▶ Task to carry out
Every line from the line containing "Find anything that looks like stroma." through the final line below is to be repeated exactly; no other line is.

▶ Records supplied
+ + +
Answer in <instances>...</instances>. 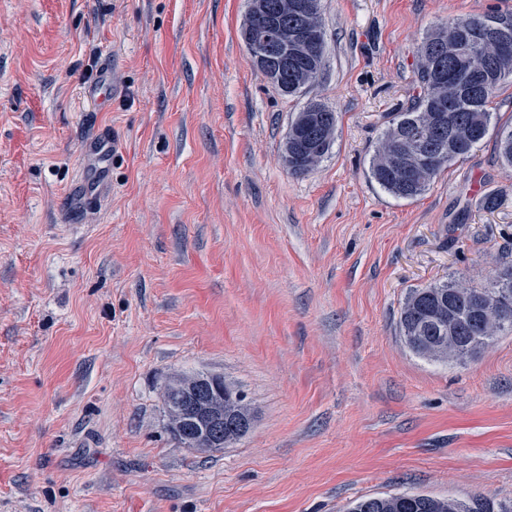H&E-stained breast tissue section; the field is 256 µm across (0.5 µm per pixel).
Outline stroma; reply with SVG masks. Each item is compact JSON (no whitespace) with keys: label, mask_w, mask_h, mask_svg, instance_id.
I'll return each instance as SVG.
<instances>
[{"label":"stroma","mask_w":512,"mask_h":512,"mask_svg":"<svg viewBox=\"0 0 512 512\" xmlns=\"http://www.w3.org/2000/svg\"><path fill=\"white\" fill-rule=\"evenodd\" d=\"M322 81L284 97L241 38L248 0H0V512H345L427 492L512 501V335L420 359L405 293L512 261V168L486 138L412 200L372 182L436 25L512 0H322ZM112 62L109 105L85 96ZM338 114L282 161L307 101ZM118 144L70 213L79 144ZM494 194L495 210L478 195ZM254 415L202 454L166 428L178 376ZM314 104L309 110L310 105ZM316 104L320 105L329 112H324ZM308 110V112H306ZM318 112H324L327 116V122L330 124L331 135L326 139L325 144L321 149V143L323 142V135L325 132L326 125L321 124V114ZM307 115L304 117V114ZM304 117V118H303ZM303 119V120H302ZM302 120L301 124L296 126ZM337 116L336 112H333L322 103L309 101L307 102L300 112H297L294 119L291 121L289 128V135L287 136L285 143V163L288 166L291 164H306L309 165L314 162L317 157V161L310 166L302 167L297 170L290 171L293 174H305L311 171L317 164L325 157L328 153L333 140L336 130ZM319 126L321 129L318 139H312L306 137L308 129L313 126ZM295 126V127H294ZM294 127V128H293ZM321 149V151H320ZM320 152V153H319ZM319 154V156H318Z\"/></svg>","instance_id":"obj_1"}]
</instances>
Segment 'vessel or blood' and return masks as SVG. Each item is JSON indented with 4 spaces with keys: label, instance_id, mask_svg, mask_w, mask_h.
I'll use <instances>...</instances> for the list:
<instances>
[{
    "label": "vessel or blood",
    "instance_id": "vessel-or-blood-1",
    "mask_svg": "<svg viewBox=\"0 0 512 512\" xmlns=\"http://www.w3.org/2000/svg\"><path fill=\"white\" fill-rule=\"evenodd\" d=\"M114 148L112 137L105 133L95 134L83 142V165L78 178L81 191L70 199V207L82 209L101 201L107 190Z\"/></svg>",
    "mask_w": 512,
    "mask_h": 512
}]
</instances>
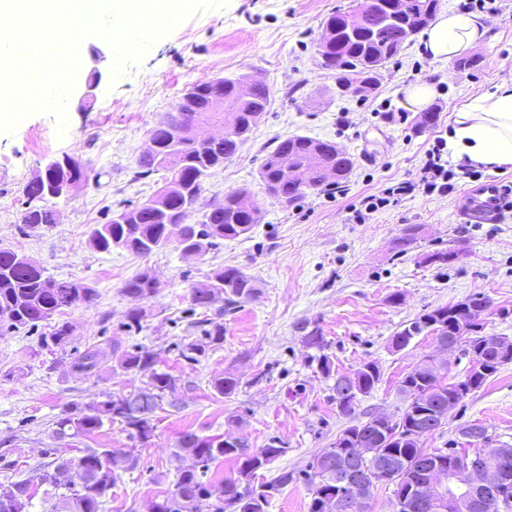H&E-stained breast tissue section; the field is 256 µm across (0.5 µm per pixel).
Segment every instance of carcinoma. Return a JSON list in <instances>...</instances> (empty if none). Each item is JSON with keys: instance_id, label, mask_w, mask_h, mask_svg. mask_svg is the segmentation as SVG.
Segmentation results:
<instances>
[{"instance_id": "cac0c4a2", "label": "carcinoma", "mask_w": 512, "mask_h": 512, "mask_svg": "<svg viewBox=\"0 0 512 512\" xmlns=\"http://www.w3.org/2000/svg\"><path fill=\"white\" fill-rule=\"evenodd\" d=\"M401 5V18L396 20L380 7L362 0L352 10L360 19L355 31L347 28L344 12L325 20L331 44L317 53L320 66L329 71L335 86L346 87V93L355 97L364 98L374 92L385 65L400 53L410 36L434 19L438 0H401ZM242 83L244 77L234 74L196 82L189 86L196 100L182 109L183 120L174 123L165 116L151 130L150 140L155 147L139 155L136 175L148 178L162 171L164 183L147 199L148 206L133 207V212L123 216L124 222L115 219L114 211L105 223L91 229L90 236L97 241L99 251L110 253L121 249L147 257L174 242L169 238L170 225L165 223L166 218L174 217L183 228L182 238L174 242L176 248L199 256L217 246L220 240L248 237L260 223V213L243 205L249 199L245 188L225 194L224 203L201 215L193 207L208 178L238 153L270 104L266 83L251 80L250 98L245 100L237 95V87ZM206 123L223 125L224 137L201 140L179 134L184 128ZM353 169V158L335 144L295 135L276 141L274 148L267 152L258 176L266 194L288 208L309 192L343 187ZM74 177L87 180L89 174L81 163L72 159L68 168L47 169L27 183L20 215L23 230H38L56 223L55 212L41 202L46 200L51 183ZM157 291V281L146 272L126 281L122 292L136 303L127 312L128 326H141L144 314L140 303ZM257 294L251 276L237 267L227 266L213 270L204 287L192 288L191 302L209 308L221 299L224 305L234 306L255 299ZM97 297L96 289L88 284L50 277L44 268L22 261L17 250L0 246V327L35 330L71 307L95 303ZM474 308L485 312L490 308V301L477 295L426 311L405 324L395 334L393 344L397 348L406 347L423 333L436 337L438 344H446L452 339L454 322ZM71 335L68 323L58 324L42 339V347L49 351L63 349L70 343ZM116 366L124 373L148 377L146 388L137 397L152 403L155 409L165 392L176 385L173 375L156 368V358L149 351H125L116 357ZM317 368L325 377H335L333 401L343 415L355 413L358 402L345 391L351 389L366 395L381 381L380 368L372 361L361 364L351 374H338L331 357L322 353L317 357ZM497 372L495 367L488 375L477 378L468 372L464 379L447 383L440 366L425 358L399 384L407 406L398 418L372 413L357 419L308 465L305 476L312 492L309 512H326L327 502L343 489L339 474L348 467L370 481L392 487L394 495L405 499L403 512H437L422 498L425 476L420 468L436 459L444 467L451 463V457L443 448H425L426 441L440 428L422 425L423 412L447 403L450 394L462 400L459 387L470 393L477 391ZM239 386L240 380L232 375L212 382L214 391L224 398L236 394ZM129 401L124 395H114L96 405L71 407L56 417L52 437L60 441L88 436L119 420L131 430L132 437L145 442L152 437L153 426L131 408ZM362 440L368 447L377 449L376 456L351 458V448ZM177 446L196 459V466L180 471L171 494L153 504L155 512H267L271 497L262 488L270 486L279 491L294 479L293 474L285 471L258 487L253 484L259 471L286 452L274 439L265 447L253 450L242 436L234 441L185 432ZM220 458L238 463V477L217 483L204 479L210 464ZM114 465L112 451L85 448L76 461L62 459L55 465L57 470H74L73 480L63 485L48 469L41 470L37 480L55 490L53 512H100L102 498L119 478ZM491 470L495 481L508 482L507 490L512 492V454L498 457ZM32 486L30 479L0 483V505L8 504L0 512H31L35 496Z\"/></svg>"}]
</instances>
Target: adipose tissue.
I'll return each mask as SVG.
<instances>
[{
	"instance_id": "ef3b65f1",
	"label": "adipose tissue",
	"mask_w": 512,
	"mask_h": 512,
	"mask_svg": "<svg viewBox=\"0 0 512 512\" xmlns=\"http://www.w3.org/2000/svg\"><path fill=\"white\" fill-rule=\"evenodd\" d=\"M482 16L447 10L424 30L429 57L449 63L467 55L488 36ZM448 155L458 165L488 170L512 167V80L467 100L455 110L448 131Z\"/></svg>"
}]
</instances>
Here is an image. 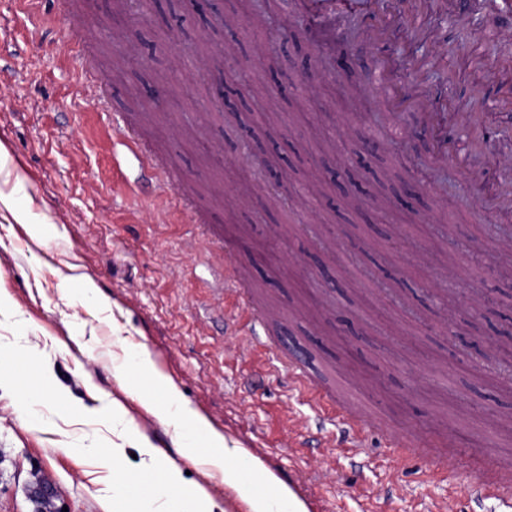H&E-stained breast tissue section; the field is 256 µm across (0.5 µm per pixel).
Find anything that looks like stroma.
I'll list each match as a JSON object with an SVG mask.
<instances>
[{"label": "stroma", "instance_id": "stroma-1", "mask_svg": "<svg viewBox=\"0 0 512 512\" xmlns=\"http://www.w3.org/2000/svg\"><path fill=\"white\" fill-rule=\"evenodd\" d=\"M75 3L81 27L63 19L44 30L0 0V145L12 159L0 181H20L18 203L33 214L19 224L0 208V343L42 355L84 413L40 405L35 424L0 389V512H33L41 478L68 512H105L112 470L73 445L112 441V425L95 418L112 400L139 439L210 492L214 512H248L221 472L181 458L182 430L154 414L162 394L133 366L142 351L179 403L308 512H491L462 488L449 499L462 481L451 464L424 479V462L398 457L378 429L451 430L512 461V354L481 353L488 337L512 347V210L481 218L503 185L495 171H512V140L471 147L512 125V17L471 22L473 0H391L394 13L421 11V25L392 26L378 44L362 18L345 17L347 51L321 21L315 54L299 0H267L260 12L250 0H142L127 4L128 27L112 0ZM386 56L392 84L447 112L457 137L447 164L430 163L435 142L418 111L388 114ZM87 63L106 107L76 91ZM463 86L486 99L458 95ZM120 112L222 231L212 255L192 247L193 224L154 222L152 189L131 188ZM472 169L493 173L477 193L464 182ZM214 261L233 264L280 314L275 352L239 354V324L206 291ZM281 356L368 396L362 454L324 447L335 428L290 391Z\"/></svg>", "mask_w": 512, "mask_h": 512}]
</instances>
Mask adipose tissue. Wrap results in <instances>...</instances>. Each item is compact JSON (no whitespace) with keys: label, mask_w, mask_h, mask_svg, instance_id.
+ + +
▶ Task answer
Find anything that looks like stroma.
I'll list each match as a JSON object with an SVG mask.
<instances>
[{"label": "stroma", "instance_id": "stroma-1", "mask_svg": "<svg viewBox=\"0 0 512 512\" xmlns=\"http://www.w3.org/2000/svg\"><path fill=\"white\" fill-rule=\"evenodd\" d=\"M75 3L81 27L63 19L44 30L0 0V145L12 159L0 181H20L18 203L33 214L19 224L0 208V343L42 355L84 413L40 405L35 424L0 389V512H33L41 478L68 512H105L112 470L73 445L112 441V425L95 418L112 400L139 439L210 492L214 512H248L221 472L181 458L182 430L154 414L162 394L133 366L142 351L179 403L308 512H491L462 488L449 499L462 481L451 464L424 479V462L398 457L378 429L451 430L512 461V354L481 353L488 337L512 347V210L481 218L503 185L495 171H512V140L471 147L512 125V17L471 22L473 0H391L394 13L421 11V25L392 26L378 44L362 18L345 17L347 51L321 21L315 54L299 0H267L260 12L250 0H142L127 4L128 27L112 0ZM386 56L392 84L447 112L457 137L447 164L430 163L435 142L418 111L388 114ZM87 63L106 107L76 91ZM463 86L486 99L458 95ZM120 112L222 231L212 255L192 247L193 224L154 222L152 189L131 188ZM472 169L493 173L477 193L464 182ZM214 261L233 264L280 314L275 352L239 354V324L206 291ZM281 356L368 396L362 454L324 447L335 428L290 391Z\"/></svg>", "mask_w": 512, "mask_h": 512}]
</instances>
Mask adipose tissue. Wrap results in <instances>...</instances>. Each item is compact JSON (no whitespace) with keys: label, mask_w, mask_h, mask_svg, instance_id.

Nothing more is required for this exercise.